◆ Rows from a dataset
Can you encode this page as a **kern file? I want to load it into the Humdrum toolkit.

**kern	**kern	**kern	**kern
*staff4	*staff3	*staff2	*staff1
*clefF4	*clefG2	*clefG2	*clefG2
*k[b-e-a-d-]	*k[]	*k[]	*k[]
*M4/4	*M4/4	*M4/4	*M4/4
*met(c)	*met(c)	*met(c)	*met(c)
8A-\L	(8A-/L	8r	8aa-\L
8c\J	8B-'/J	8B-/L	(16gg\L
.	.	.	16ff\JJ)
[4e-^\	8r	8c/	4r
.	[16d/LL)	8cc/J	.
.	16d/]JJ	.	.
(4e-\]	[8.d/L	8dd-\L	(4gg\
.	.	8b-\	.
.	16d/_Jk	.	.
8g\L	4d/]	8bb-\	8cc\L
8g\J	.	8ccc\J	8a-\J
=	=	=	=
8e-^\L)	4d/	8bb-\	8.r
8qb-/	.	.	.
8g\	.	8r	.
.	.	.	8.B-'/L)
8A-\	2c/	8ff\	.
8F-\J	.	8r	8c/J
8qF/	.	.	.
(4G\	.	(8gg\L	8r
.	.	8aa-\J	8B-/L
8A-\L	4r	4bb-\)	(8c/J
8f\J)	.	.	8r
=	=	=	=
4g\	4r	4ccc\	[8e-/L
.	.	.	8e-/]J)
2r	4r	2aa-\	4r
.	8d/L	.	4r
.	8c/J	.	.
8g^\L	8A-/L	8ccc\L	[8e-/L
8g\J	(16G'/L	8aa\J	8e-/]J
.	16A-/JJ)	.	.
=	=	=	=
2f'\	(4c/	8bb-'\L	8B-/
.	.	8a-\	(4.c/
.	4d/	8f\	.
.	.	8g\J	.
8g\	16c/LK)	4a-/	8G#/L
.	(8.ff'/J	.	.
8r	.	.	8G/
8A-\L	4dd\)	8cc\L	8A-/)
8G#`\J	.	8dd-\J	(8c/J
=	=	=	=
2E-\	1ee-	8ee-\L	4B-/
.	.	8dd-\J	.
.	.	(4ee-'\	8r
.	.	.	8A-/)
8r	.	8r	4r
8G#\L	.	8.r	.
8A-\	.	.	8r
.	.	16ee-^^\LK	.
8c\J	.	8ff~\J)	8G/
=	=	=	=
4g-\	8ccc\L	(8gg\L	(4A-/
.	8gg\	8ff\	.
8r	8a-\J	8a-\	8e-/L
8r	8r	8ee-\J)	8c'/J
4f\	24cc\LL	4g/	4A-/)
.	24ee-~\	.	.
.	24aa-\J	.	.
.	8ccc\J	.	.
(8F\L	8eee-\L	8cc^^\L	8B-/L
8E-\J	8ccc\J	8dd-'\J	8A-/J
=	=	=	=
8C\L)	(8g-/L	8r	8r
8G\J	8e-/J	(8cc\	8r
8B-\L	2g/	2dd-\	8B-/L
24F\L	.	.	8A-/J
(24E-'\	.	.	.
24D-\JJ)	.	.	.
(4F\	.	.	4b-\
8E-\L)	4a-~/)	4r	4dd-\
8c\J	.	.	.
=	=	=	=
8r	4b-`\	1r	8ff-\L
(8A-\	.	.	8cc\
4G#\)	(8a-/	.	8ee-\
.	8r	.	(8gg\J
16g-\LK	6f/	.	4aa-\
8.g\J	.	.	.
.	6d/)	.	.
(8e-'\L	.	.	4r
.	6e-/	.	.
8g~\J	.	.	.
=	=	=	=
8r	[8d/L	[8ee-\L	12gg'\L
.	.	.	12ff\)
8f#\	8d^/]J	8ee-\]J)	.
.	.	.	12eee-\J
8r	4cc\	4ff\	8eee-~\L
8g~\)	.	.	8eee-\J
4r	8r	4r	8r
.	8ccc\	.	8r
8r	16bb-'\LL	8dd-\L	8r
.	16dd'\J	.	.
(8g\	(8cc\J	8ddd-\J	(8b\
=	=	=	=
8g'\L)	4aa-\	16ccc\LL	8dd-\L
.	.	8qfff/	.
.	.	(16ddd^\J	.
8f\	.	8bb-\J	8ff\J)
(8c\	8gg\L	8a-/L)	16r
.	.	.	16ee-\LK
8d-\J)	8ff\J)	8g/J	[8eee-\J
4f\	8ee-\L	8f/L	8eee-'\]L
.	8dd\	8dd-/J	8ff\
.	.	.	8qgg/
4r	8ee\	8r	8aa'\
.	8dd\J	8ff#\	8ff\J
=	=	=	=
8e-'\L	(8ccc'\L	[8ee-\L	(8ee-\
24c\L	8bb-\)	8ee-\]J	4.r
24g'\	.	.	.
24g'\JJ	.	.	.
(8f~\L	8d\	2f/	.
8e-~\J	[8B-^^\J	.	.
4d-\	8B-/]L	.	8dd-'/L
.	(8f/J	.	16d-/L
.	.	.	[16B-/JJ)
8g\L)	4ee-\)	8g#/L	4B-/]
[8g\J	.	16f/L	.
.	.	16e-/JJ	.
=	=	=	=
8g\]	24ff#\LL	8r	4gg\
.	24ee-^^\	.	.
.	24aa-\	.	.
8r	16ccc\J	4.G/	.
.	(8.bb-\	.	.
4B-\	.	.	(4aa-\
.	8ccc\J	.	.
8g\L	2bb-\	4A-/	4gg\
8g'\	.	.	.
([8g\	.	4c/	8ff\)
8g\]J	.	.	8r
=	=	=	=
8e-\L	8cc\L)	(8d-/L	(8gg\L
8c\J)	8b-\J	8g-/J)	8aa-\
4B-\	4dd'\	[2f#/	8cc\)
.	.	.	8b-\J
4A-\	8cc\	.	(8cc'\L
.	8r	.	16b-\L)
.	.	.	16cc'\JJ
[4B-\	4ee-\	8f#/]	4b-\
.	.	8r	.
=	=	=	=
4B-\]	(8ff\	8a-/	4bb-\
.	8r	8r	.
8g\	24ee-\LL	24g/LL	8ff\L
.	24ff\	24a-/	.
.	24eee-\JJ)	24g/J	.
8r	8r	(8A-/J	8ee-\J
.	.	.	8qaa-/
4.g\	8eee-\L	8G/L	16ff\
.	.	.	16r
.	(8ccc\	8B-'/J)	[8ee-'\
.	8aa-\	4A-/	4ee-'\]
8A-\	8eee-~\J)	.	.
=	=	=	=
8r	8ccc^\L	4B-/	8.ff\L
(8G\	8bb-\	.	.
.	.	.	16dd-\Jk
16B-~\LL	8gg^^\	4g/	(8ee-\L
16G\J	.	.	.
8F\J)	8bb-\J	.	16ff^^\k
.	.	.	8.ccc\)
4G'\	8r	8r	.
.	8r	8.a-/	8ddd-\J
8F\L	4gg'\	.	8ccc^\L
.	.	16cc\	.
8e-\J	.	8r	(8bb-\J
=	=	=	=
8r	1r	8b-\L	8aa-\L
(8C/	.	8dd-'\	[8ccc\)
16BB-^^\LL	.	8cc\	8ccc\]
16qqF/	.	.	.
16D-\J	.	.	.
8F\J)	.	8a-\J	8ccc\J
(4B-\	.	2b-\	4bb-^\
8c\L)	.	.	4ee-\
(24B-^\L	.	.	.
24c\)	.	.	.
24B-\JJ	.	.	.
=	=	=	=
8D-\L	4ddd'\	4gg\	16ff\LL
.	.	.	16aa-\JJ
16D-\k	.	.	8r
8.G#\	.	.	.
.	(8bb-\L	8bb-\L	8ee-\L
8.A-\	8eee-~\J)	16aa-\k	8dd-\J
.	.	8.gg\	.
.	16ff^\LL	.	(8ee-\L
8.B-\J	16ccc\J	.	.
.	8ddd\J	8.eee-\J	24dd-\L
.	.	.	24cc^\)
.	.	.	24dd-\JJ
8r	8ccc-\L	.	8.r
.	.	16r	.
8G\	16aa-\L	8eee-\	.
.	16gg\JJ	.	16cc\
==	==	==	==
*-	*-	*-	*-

◆ Requirement
Count the lines in the data above that contain the string "kern", and reply with the number alone.

◆ Written reply
2